Assigned task: For the listing below, give the number of lines in which "Schlüssel" occurs. Add nothing.

== Data provided

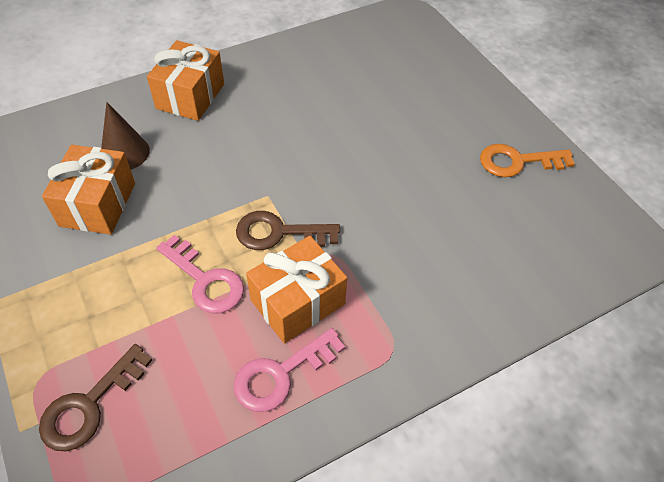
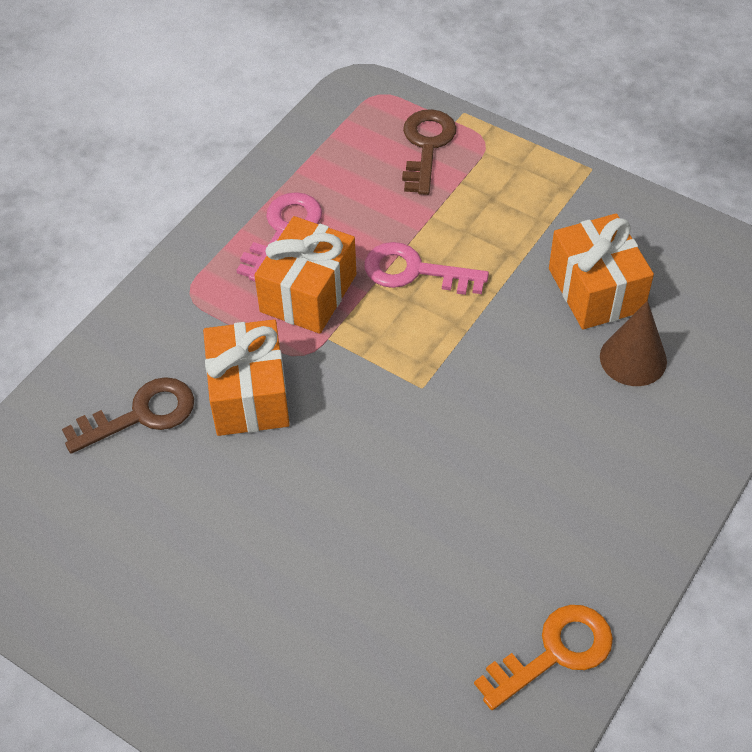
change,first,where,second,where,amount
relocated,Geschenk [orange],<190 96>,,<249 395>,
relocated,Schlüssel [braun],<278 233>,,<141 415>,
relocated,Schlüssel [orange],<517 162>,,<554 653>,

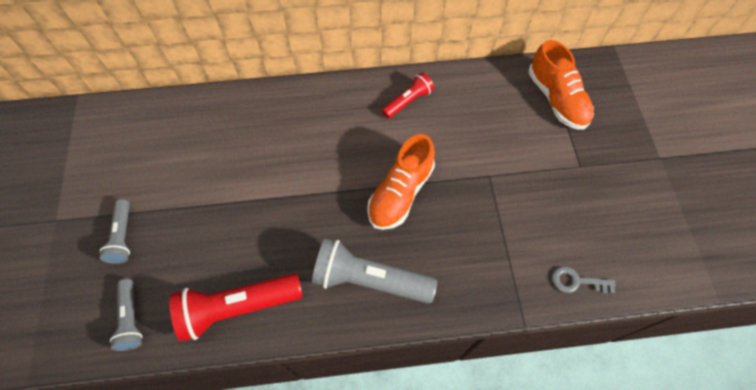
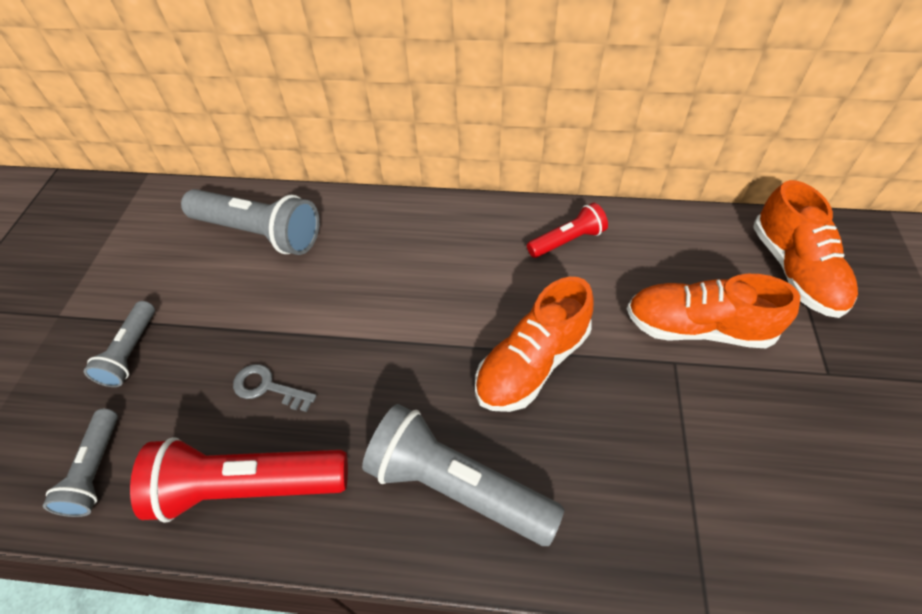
change,first,where,second,where,amount
appeared,,,Taschenlampe [grau],<259 233>,
appeared,,,Schuh [orange],<697 327>,
relocated,Schlüssel [grau],<577 281>,,<267 387>,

====

Answer space: 3